*Given instruction*. Wherever the word "benign" appears in the entries, copy the whole line.

..........

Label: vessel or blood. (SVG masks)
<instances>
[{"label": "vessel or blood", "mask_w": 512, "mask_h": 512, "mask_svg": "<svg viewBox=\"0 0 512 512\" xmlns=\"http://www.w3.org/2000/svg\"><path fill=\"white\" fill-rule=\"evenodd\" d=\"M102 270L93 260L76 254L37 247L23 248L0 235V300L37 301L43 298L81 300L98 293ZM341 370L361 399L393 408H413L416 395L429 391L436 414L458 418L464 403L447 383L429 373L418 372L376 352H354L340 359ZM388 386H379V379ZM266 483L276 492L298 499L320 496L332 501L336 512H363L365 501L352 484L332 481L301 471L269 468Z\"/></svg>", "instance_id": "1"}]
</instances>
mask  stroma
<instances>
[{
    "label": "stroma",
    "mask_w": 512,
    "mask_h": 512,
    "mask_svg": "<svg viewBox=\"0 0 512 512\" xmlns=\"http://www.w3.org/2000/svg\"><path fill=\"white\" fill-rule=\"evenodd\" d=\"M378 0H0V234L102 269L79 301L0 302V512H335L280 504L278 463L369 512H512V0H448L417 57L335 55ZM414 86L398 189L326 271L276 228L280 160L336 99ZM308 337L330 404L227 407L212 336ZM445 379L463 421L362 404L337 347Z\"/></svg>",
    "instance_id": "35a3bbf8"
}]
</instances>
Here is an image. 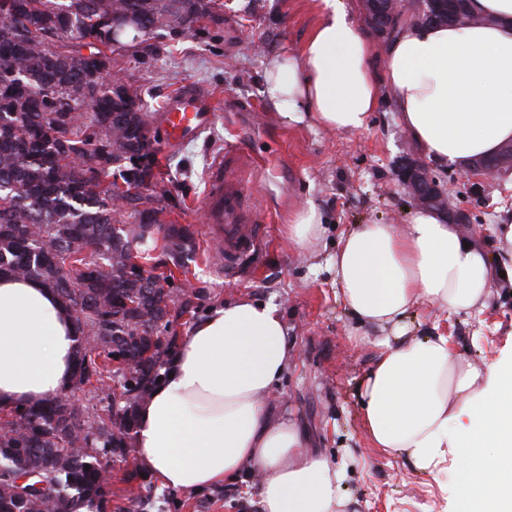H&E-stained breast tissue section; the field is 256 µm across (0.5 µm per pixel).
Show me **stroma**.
<instances>
[{
	"label": "stroma",
	"instance_id": "stroma-1",
	"mask_svg": "<svg viewBox=\"0 0 512 512\" xmlns=\"http://www.w3.org/2000/svg\"><path fill=\"white\" fill-rule=\"evenodd\" d=\"M212 16L191 30L140 36L112 63L113 74L136 90L149 115L156 179L142 191L144 207L160 209L165 224L189 226L197 244L187 277L201 309L239 294L273 301L284 311L294 357L270 407L289 412L306 446L343 464V486L355 512H457L455 468L416 471L403 457L371 448L358 389L391 328L354 319L326 261L341 235L360 224L409 223L415 207L401 189L402 159L419 149L391 106L374 112L356 133H329L309 125H282L262 93L269 57L296 54L316 22L310 0H213ZM193 85L218 103L210 127L194 140L167 147L160 135L166 98ZM235 150L248 165L246 192L264 231V244L233 271L215 260L206 237L202 200L212 164ZM314 204L328 224L315 255L288 245L284 226L293 212ZM512 207V176L484 184L471 204V237L495 251L493 228ZM487 310L449 318L417 306L406 320L412 336L442 333L473 365L512 352V282L495 279ZM164 512H260L257 487L219 486L197 494L152 485Z\"/></svg>",
	"mask_w": 512,
	"mask_h": 512
}]
</instances>
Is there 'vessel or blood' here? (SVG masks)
<instances>
[{"mask_svg": "<svg viewBox=\"0 0 512 512\" xmlns=\"http://www.w3.org/2000/svg\"><path fill=\"white\" fill-rule=\"evenodd\" d=\"M162 110L163 140L167 146L176 147L194 139L210 124L216 101L190 87L171 95ZM244 179V173L232 167L228 158L217 159L204 197L205 222L209 232L223 241L224 260L229 265L253 251L260 235Z\"/></svg>", "mask_w": 512, "mask_h": 512, "instance_id": "vessel-or-blood-1", "label": "vessel or blood"}]
</instances>
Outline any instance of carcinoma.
Returning <instances> with one entry per match:
<instances>
[{
    "mask_svg": "<svg viewBox=\"0 0 512 512\" xmlns=\"http://www.w3.org/2000/svg\"><path fill=\"white\" fill-rule=\"evenodd\" d=\"M207 0H0V276L53 291L74 317L70 392L40 405L0 408V512H74L83 497L107 512H147L149 497L112 507L105 470L127 461L136 411L180 341L175 320L195 316L187 273L193 233L162 224H112L120 184L145 188L156 157L140 151L146 116L112 78V22L139 30L189 28ZM56 43H51V40ZM136 250L142 264L130 263ZM94 337L89 345L88 337Z\"/></svg>",
    "mask_w": 512,
    "mask_h": 512,
    "instance_id": "1",
    "label": "carcinoma"
}]
</instances>
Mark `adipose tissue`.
<instances>
[{
  "label": "adipose tissue",
  "mask_w": 512,
  "mask_h": 512,
  "mask_svg": "<svg viewBox=\"0 0 512 512\" xmlns=\"http://www.w3.org/2000/svg\"><path fill=\"white\" fill-rule=\"evenodd\" d=\"M317 22L297 55L270 57L262 92L286 125L359 132L382 101L423 154L468 169L512 142V0H469L471 25H404L384 46L344 0H312ZM327 228L315 206L287 226L293 250L315 252ZM489 259L458 225L416 210L405 229L361 224L327 264L353 316L396 328L364 376L362 425L372 445L414 469L454 466L460 512H512V361L481 367L443 335L400 326L428 303L479 314L495 277L512 276V213ZM73 320L41 285L0 277V407L66 390ZM278 305L241 295L214 306L182 336L168 378L137 411L133 452L160 486L199 493L257 481L261 512H348L343 468L310 452L297 422L268 404L288 366Z\"/></svg>",
  "instance_id": "ef3b65f1"
}]
</instances>
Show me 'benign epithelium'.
<instances>
[{
	"label": "benign epithelium",
	"instance_id": "obj_1",
	"mask_svg": "<svg viewBox=\"0 0 512 512\" xmlns=\"http://www.w3.org/2000/svg\"><path fill=\"white\" fill-rule=\"evenodd\" d=\"M443 0H366L367 22L371 30L383 38L394 33L399 17L412 10L419 15L420 22H433L442 16L439 8ZM512 173V143L501 148L499 153L476 160L468 170L470 188L476 192L484 179ZM399 185L405 194L420 208L433 209L448 217L451 224L463 229L469 226L466 206L453 204L458 194L455 184H439L430 174L429 165L421 159H409L398 171Z\"/></svg>",
	"mask_w": 512,
	"mask_h": 512
}]
</instances>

..........

*Task solution*.
Show me 'benign epithelium'.
	"label": "benign epithelium",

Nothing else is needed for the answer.